_Aim of the task:_
Format every line of the data below as a JSON list of strings, one string per line, leaving out any blank lines.

_Data for processing:_
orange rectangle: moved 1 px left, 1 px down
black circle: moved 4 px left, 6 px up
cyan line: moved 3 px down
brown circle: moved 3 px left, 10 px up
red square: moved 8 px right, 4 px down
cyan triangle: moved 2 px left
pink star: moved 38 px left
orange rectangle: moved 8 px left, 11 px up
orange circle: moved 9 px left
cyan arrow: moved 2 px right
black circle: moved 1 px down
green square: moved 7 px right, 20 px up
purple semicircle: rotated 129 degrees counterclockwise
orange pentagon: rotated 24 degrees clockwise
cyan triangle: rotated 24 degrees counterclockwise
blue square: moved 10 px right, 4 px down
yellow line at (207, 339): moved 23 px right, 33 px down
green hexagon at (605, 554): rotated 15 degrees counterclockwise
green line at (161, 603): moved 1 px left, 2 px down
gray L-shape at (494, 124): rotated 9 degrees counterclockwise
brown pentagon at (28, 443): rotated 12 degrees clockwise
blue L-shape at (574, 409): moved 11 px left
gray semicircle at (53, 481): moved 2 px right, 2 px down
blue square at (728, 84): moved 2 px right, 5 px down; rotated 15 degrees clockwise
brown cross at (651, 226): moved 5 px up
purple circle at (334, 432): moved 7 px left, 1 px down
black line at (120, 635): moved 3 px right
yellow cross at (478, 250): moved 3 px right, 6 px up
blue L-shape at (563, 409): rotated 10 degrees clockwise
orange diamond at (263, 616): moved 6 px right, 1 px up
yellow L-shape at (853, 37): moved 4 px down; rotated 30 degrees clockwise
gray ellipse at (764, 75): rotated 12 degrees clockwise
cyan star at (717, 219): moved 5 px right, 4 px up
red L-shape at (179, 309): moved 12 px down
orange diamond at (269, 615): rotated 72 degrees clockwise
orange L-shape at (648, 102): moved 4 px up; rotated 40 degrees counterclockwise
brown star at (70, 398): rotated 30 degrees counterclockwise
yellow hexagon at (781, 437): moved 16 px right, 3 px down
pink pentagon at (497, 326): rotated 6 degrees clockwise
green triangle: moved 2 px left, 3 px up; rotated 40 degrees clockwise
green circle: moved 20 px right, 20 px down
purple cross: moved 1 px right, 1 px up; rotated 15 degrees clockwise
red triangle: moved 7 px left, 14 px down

_Solution to this exercise:_
[
  "orange rectangle: moved 1 px left, 1 px down",
  "black circle: moved 4 px left, 6 px up",
  "cyan line: moved 3 px down",
  "brown circle: moved 3 px left, 10 px up",
  "red square: moved 8 px right, 4 px down",
  "cyan triangle: moved 2 px left",
  "pink star: moved 38 px left",
  "orange rectangle: moved 8 px left, 11 px up",
  "orange circle: moved 9 px left",
  "cyan arrow: moved 2 px right",
  "black circle: moved 1 px down",
  "green square: moved 7 px right, 20 px up",
  "purple semicircle: rotated 129 degrees counterclockwise",
  "orange pentagon: rotated 24 degrees clockwise",
  "cyan triangle: rotated 24 degrees counterclockwise",
  "blue square: moved 10 px right, 4 px down",
  "yellow line at (207, 339): moved 23 px right, 33 px down",
  "green hexagon at (605, 554): rotated 15 degrees counterclockwise",
  "green line at (161, 603): moved 1 px left, 2 px down",
  "gray L-shape at (494, 124): rotated 9 degrees counterclockwise",
  "brown pentagon at (28, 443): rotated 12 degrees clockwise",
  "blue L-shape at (574, 409): moved 11 px left",
  "gray semicircle at (53, 481): moved 2 px right, 2 px down",
  "blue square at (728, 84): moved 2 px right, 5 px down; rotated 15 degrees clockwise",
  "brown cross at (651, 226): moved 5 px up",
  "purple circle at (334, 432): moved 7 px left, 1 px down",
  "black line at (120, 635): moved 3 px right",
  "yellow cross at (478, 250): moved 3 px right, 6 px up",
  "blue L-shape at (563, 409): rotated 10 degrees clockwise",
  "orange diamond at (263, 616): moved 6 px right, 1 px up",
  "yellow L-shape at (853, 37): moved 4 px down; rotated 30 degrees clockwise",
  "gray ellipse at (764, 75): rotated 12 degrees clockwise",
  "cyan star at (717, 219): moved 5 px right, 4 px up",
  "red L-shape at (179, 309): moved 12 px down",
  "orange diamond at (269, 615): rotated 72 degrees clockwise",
  "orange L-shape at (648, 102): moved 4 px up; rotated 40 degrees counterclockwise",
  "brown star at (70, 398): rotated 30 degrees counterclockwise",
  "yellow hexagon at (781, 437): moved 16 px right, 3 px down",
  "pink pentagon at (497, 326): rotated 6 degrees clockwise",
  "green triangle: moved 2 px left, 3 px up; rotated 40 degrees clockwise",
  "green circle: moved 20 px right, 20 px down",
  "purple cross: moved 1 px right, 1 px up; rotated 15 degrees clockwise",
  "red triangle: moved 7 px left, 14 px down"
]